§ WHAT YOU NEED TO DO: Repeat what the lines below say, word for word, and skip every image.

╭─ SOURCE DATA

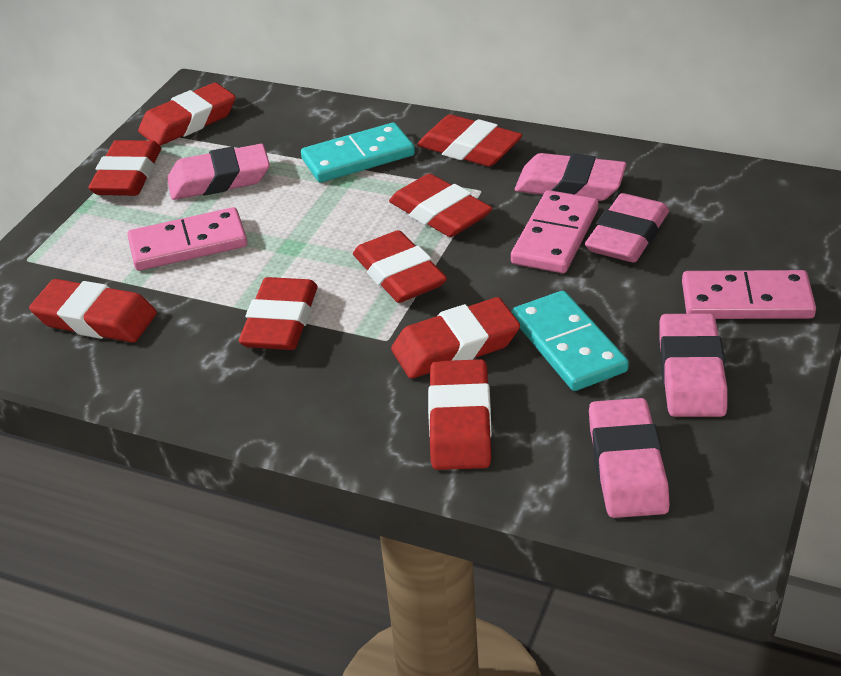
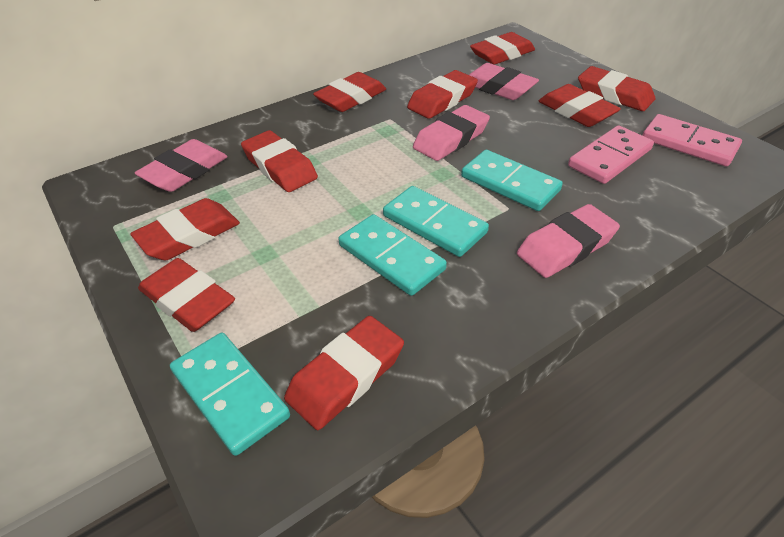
pink domino: 3 -> 2
pink eraser: 5 -> 4
turquoise domino: 2 -> 4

╰─

§ EXPECTED OUTPUT:
pink domino: 3 -> 2
pink eraser: 5 -> 4
turquoise domino: 2 -> 4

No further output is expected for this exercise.